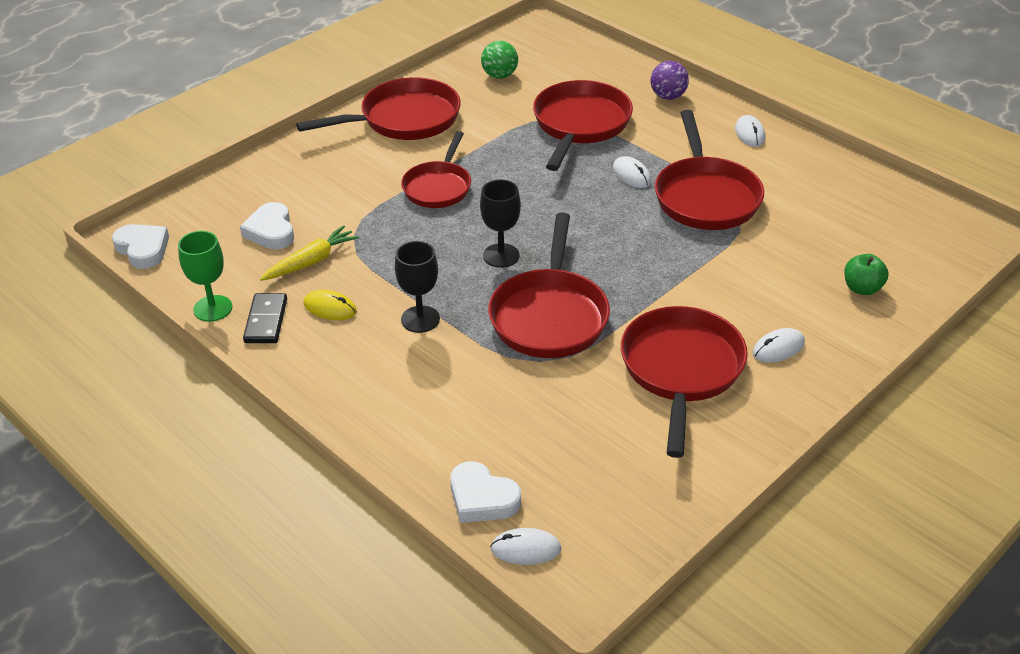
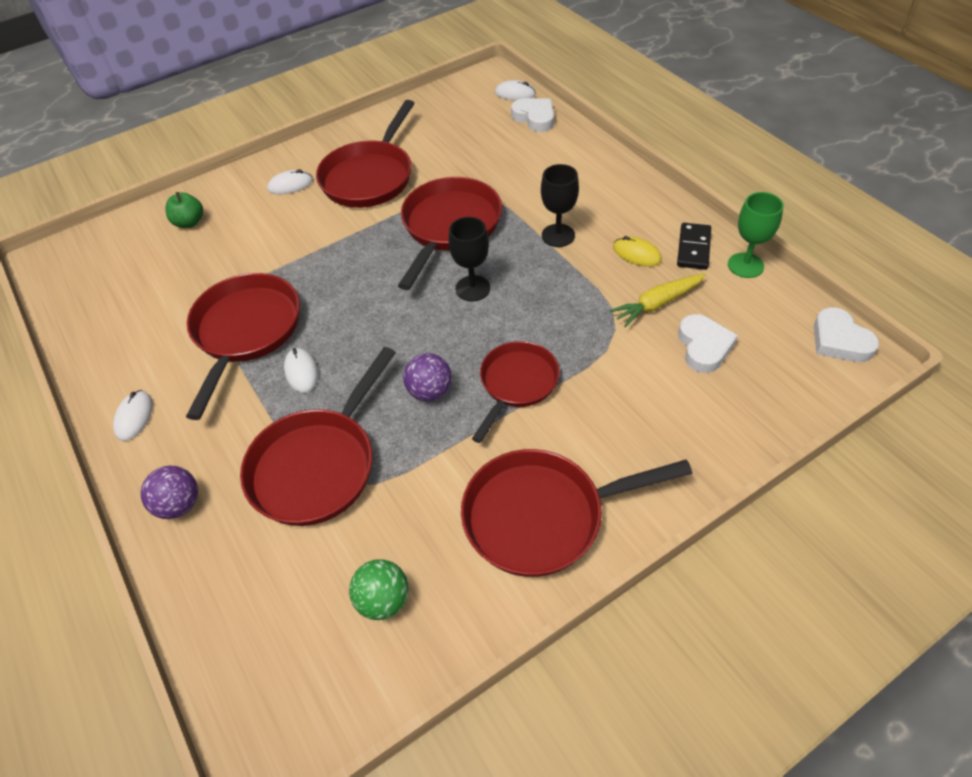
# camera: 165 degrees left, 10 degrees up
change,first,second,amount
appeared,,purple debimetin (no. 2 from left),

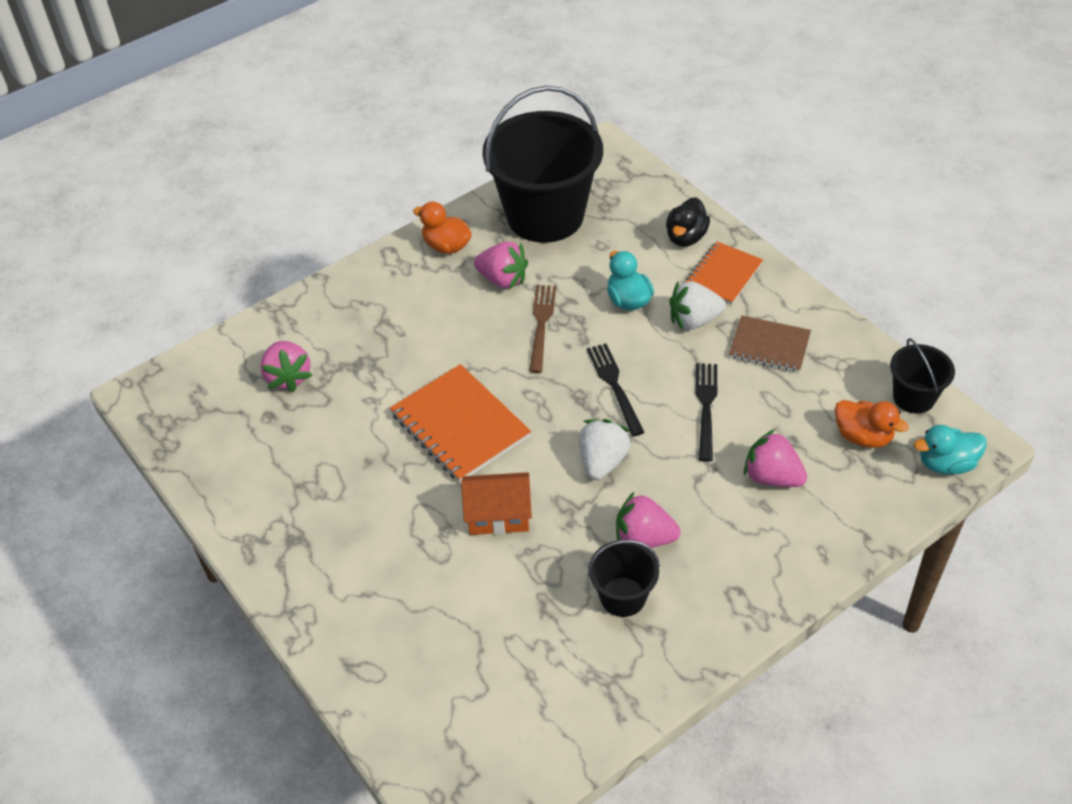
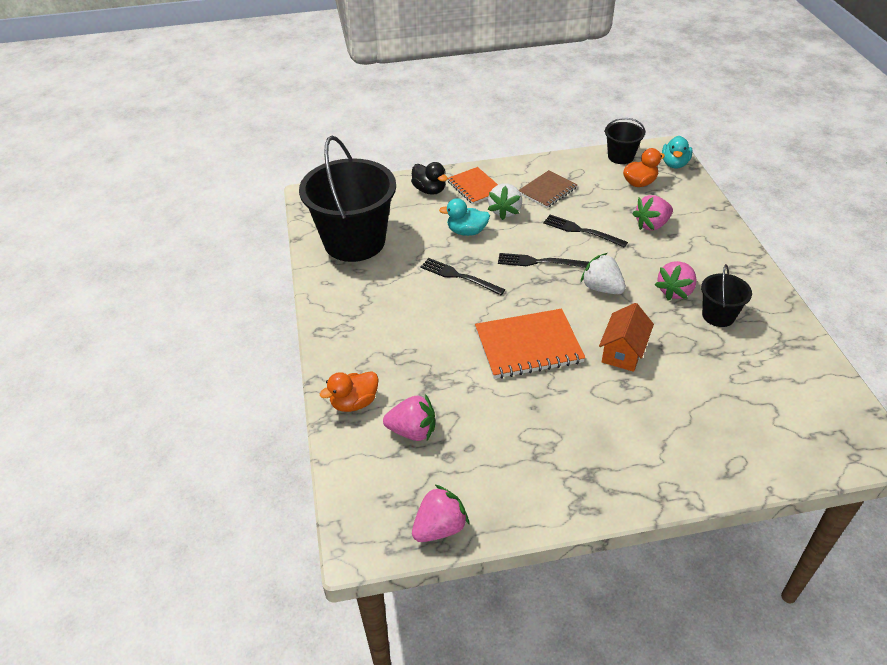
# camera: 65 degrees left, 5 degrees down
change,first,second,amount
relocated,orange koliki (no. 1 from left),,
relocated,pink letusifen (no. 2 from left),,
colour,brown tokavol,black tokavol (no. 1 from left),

___

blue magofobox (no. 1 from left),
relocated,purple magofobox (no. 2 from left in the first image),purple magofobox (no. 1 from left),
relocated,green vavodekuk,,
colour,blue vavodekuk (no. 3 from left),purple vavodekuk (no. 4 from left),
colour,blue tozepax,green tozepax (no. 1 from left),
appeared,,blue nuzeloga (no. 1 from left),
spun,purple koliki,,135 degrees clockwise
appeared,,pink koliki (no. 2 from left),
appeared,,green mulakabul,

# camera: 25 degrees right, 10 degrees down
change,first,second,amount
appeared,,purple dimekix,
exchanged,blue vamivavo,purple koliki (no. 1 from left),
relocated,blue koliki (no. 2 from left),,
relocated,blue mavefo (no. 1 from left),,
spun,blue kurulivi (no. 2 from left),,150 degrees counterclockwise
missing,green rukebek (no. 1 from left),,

___

**What you should do:** Within the data above, repeat exactly the lines from the one bearing "# camera: 165 degrees left, 10 degrees up" through the one bearing "colour,brown tokavol,black tokavol". Include no pictures and nothing else.

**Your response:**
# camera: 165 degrees left, 10 degrees up
change,first,second,amount
appeared,,purple debimetin (no. 2 from left),

# camera: 65 degrees left, 5 degrees down
change,first,second,amount
relocated,orange koliki (no. 1 from left),,
relocated,pink letusifen (no. 2 from left),,
colour,brown tokavol,black tokavol (no. 1 from left),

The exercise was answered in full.